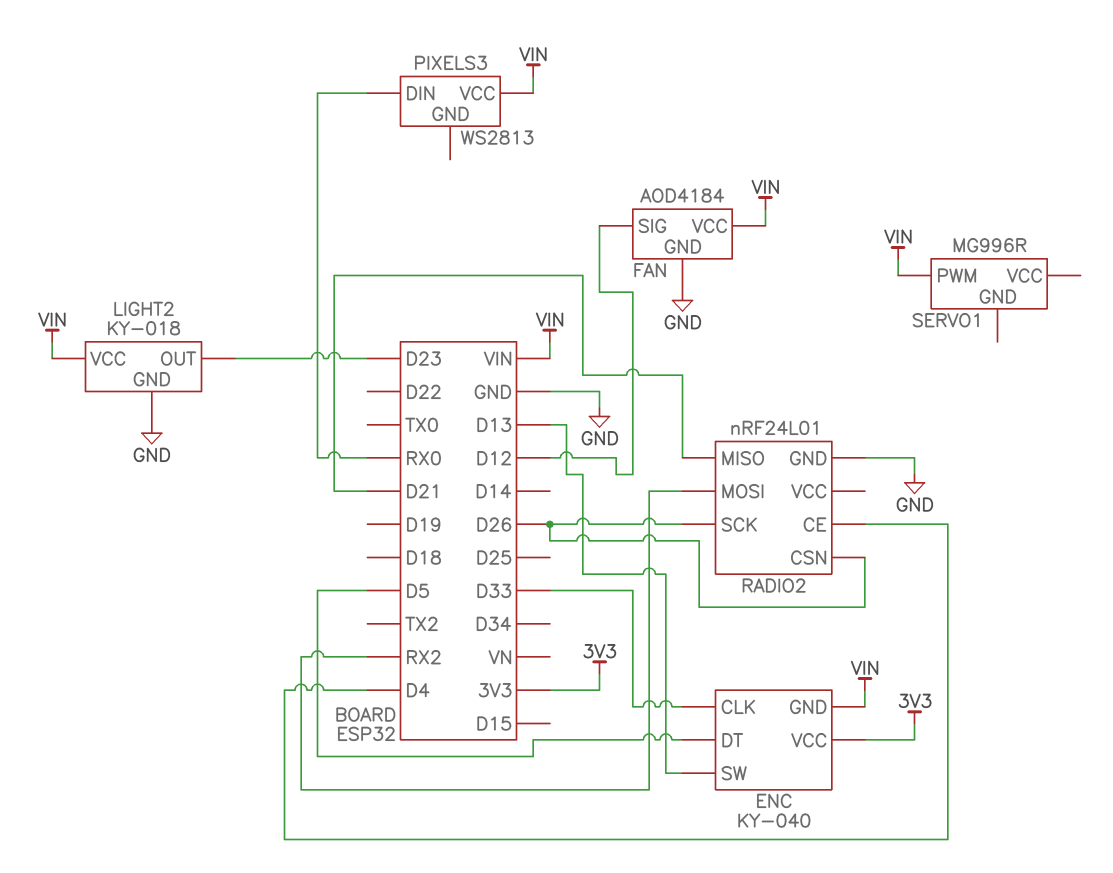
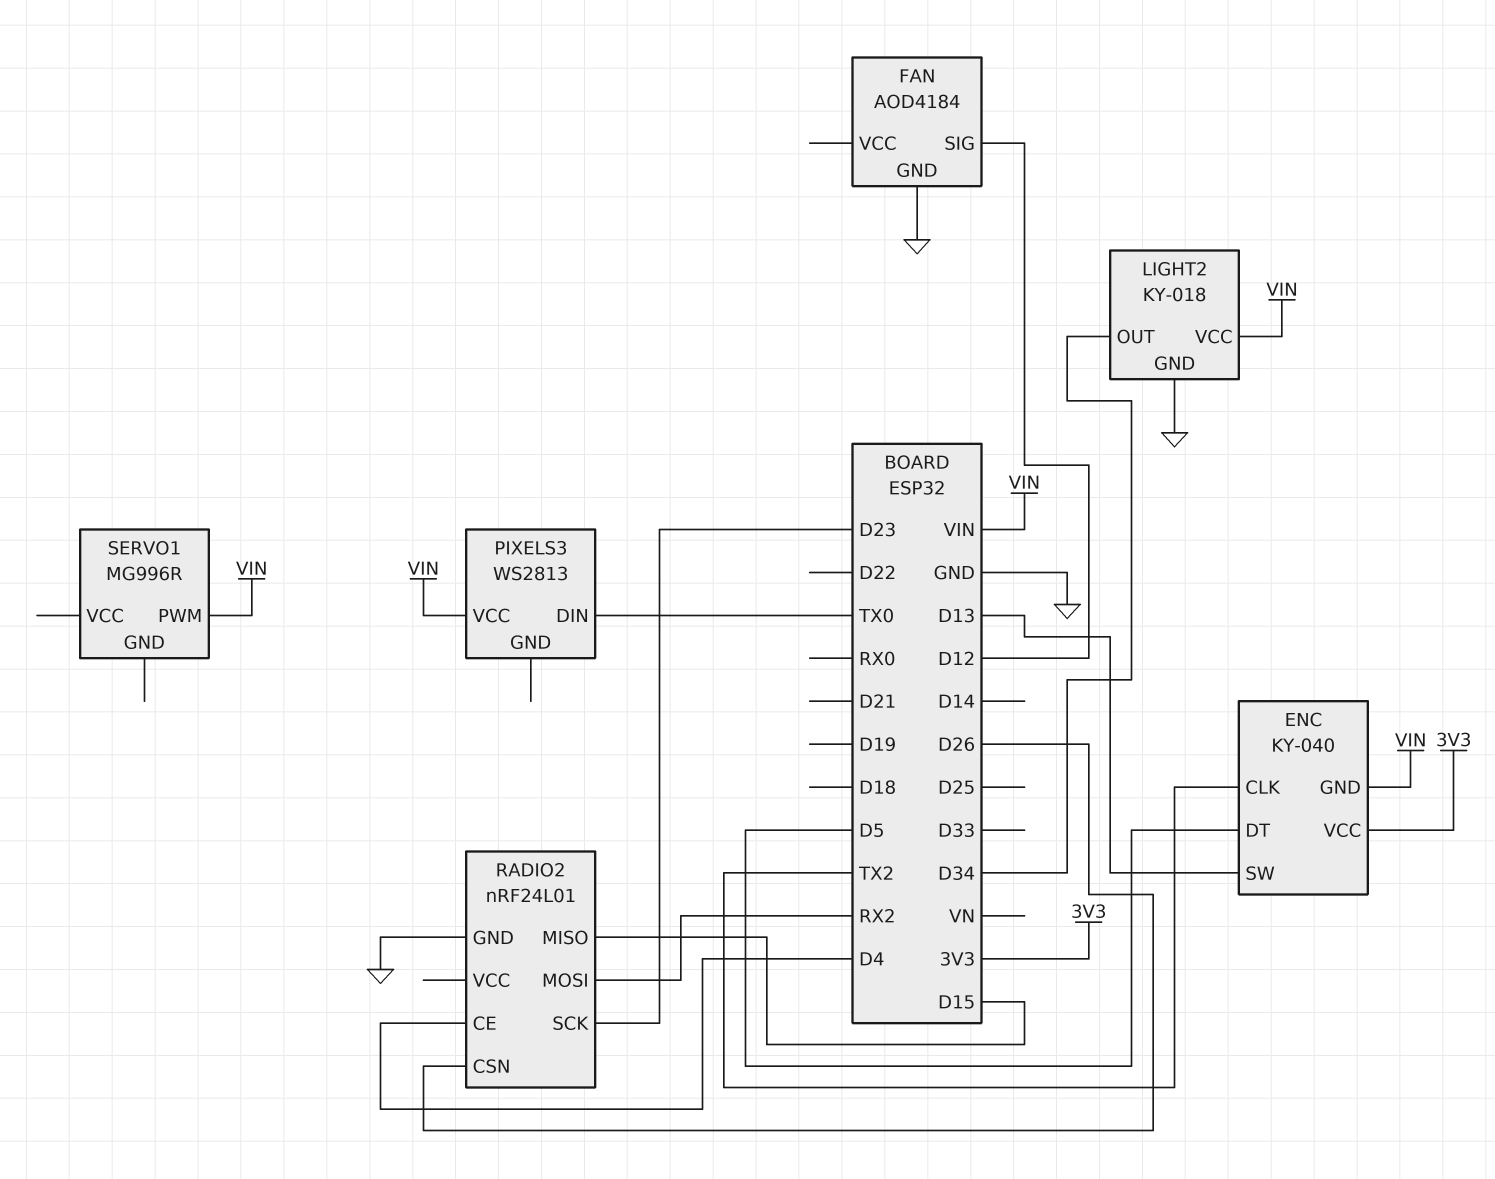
ENC pin CLK: D33 -> TX2
FAN pin VCC: VIN -> none
LIGHT2 pin OUT: D23 -> D34
PIXELS3 pin DIN: RX0 -> TX0
RADIO2 pin MISO: D21 -> D15
RADIO2 pin SCK: D26 -> D23

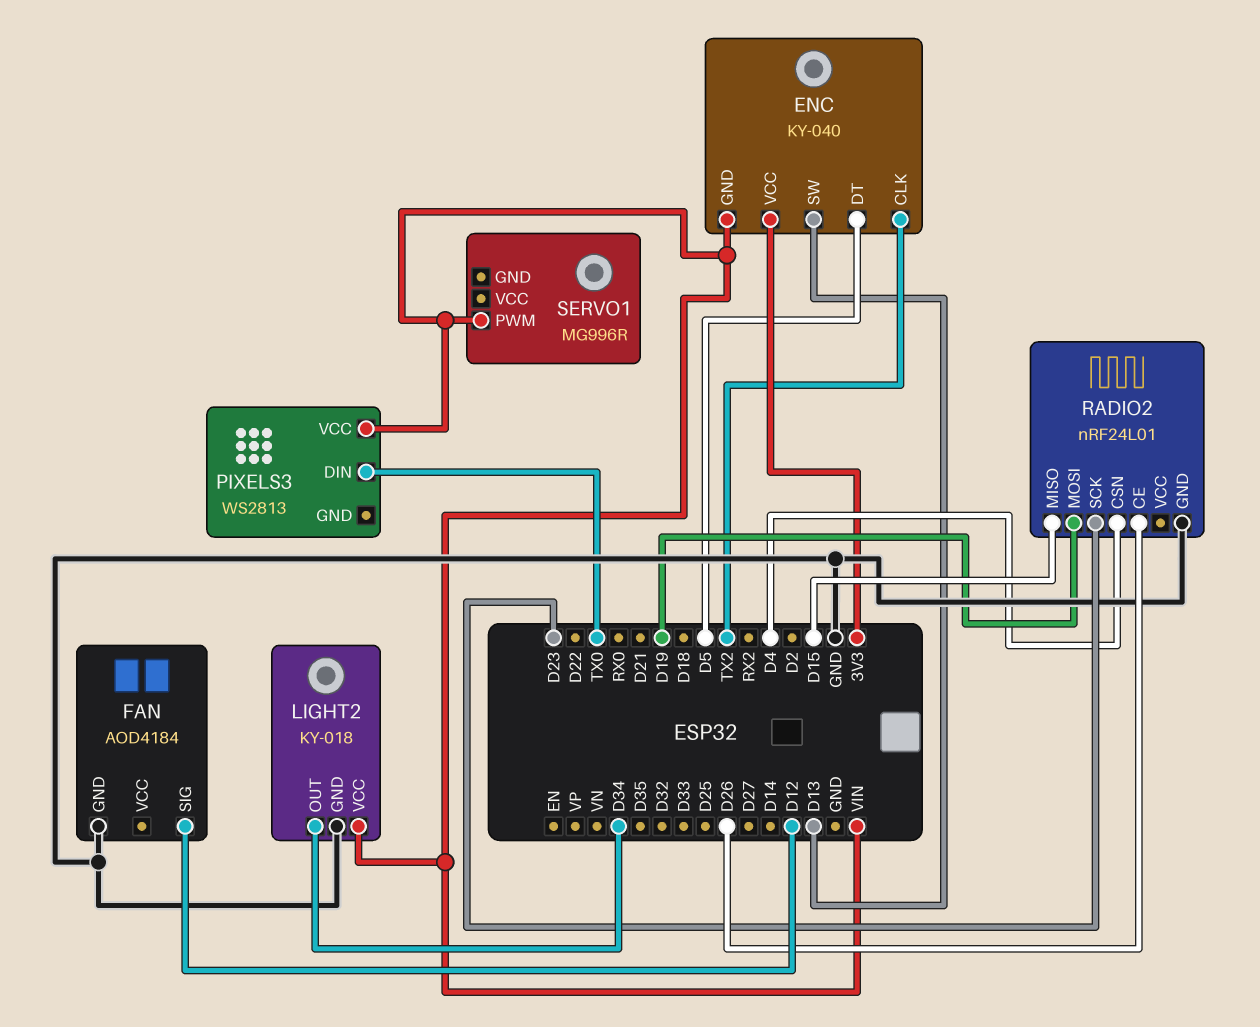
RADIO2 pin CE: D4 -> D26
RADIO2 pin CSN: D26 -> D4
RADIO2 pin MOSI: RX2 -> D19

--------------------------------

Work request ▸
Your copy should hold exactly the lines from the line containing "RADIO2 pin SCK: D26 -> D23" through the last line of the listing above, both included, and no pictures.

Written answer ▸
RADIO2 pin SCK: D26 -> D23

RADIO2 pin CE: D4 -> D26
RADIO2 pin CSN: D26 -> D4
RADIO2 pin MOSI: RX2 -> D19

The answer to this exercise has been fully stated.